*** INFORMATION PROVIDED ***

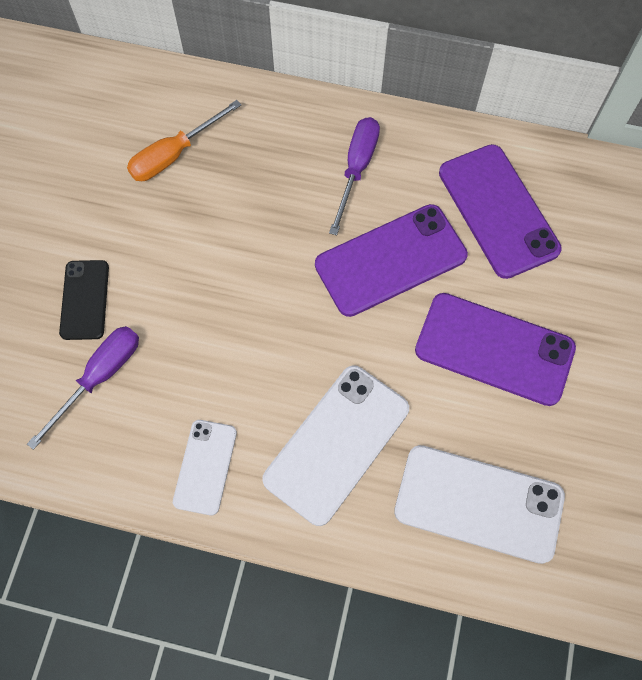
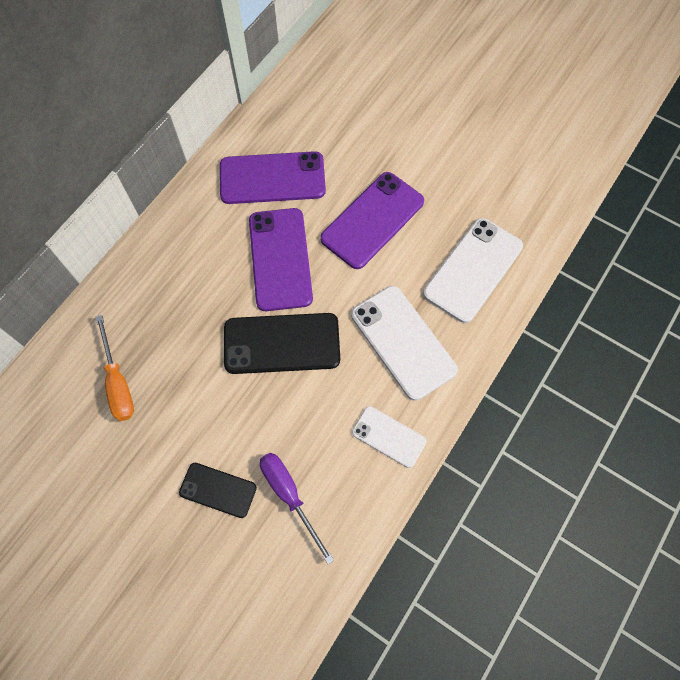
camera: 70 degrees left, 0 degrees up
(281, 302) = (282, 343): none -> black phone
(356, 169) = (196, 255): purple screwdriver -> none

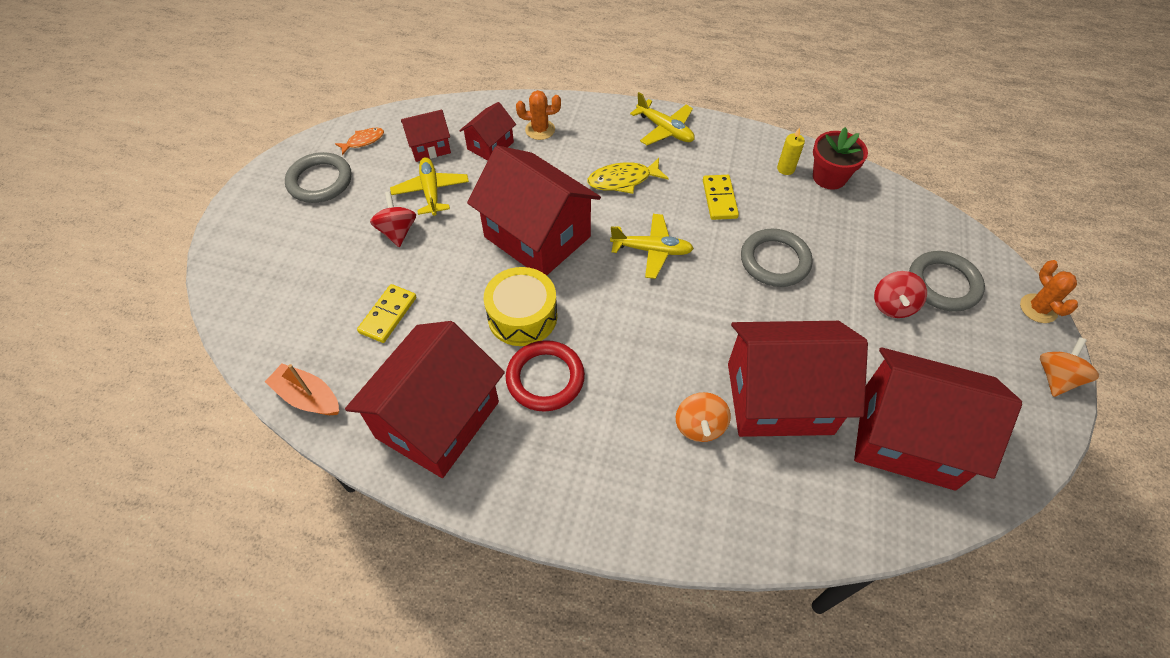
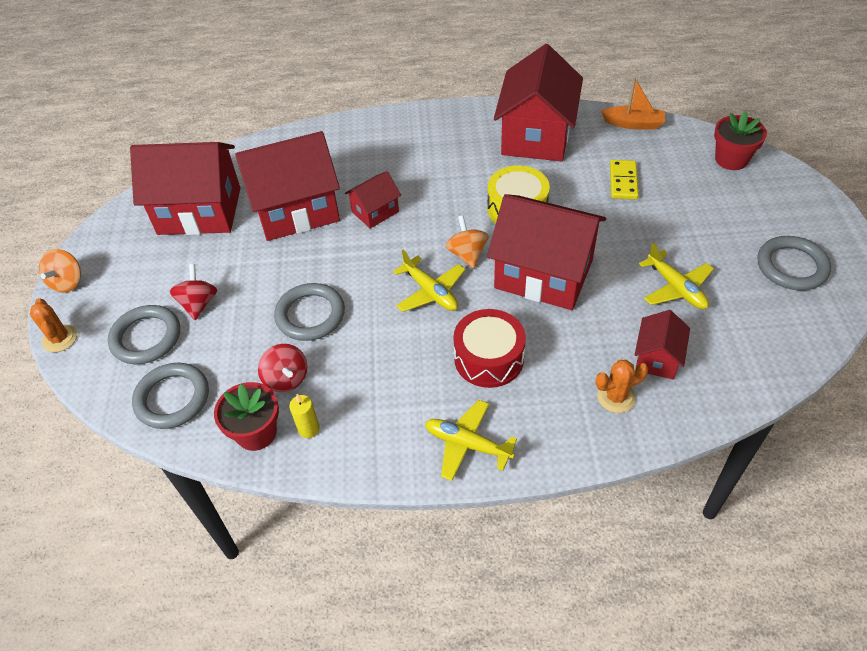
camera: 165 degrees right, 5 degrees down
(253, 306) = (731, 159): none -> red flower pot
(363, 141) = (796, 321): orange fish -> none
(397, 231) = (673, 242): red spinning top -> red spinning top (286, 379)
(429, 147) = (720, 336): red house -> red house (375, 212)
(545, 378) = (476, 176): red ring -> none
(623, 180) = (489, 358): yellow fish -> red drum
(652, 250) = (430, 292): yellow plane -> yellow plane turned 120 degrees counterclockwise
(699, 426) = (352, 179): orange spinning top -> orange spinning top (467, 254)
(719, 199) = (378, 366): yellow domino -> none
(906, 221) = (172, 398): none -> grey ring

*** End of INFORMATION PROVIDED ***
*** INFORMATION PROVIDED ***

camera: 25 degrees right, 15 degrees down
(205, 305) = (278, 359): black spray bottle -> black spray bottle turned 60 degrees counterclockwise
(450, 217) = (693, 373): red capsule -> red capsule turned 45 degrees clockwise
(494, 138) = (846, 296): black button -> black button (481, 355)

*** End of INFORMATION PROVIDED ***

WHAT YOU ARE ASKED TO DO: The range runs from the line with "(397, 231) = (673, 242): red" up to and including the line with "(719, 199) = (378, 366): yellow" in the listing above; please write out exactly those lines and nothing more.

ANSWER:
(397, 231) = (673, 242): red spinning top -> red spinning top (286, 379)
(429, 147) = (720, 336): red house -> red house (375, 212)
(545, 378) = (476, 176): red ring -> none
(623, 180) = (489, 358): yellow fish -> red drum
(652, 250) = (430, 292): yellow plane -> yellow plane turned 120 degrees counterclockwise
(699, 426) = (352, 179): orange spinning top -> orange spinning top (467, 254)
(719, 199) = (378, 366): yellow domino -> none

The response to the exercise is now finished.